What is asked. Please copy each of the rows that follow word for word, keeping every line as it appears.

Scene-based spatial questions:
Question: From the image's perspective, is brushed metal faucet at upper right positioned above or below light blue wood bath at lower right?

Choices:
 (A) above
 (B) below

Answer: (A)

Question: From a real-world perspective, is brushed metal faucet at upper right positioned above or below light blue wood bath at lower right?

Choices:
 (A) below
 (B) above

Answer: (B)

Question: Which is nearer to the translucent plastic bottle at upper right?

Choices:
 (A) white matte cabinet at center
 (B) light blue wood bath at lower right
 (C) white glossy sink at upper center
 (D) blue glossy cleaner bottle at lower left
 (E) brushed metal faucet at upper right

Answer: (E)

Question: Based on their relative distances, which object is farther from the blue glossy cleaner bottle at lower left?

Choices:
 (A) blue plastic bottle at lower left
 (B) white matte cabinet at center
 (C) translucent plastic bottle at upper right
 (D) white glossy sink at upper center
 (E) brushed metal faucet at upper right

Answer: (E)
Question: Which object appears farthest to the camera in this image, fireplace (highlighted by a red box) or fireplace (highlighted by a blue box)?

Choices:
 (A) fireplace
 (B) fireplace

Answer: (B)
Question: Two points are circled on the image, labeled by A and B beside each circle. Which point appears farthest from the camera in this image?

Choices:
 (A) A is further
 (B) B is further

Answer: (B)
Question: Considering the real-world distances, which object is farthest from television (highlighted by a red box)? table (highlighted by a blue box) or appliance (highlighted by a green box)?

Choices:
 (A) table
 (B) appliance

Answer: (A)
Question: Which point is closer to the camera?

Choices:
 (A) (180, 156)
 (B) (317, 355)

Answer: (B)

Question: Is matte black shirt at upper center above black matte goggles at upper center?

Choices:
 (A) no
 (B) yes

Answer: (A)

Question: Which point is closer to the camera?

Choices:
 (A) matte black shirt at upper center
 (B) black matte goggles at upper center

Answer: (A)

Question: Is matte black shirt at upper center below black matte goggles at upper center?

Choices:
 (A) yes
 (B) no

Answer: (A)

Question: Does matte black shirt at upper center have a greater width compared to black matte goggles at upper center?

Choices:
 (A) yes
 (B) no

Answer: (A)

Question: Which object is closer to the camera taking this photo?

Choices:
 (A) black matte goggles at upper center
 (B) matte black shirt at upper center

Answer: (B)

Exercise solution.
Question: From the image's perspective, is brushed metal faucet at upper right positioned above or below light blue wood bath at lower right?

Choices:
 (A) above
 (B) below

Answer: (A)

Question: From a real-world perspective, is brushed metal faucet at upper right positioned above or below light blue wood bath at lower right?

Choices:
 (A) below
 (B) above

Answer: (B)

Question: Which is nearer to the translucent plastic bottle at upper right?

Choices:
 (A) white matte cabinet at center
 (B) light blue wood bath at lower right
 (C) white glossy sink at upper center
 (D) blue glossy cleaner bottle at lower left
 (E) brushed metal faucet at upper right

Answer: (E)

Question: Based on their relative distances, which object is farther from the blue glossy cleaner bottle at lower left?

Choices:
 (A) blue plastic bottle at lower left
 (B) white matte cabinet at center
 (C) translucent plastic bottle at upper right
 (D) white glossy sink at upper center
 (E) brushed metal faucet at upper right

Answer: (E)
Question: Which object appears farthest to the camera in this image, fireplace (highlighted by a red box) or fireplace (highlighted by a blue box)?

Choices:
 (A) fireplace
 (B) fireplace

Answer: (B)
Question: Two points are circled on the image, labeled by A and B beside each circle. Which point appears farthest from the camera in this image?

Choices:
 (A) A is further
 (B) B is further

Answer: (B)
Question: Considering the real-world distances, which object is farthest from television (highlighted by a red box)? table (highlighted by a blue box) or appliance (highlighted by a green box)?

Choices:
 (A) table
 (B) appliance

Answer: (A)
Question: Which point is closer to the camera?

Choices:
 (A) (180, 156)
 (B) (317, 355)

Answer: (B)

Question: Is matte black shirt at upper center above black matte goggles at upper center?

Choices:
 (A) no
 (B) yes

Answer: (A)

Question: Which point is closer to the camera?

Choices:
 (A) matte black shirt at upper center
 (B) black matte goggles at upper center

Answer: (A)

Question: Is matte black shirt at upper center below black matte goggles at upper center?

Choices:
 (A) yes
 (B) no

Answer: (A)

Question: Does matte black shirt at upper center have a greater width compared to black matte goggles at upper center?

Choices:
 (A) yes
 (B) no

Answer: (A)

Question: Which object is closer to the camera taking this photo?

Choices:
 (A) black matte goggles at upper center
 (B) matte black shirt at upper center

Answer: (B)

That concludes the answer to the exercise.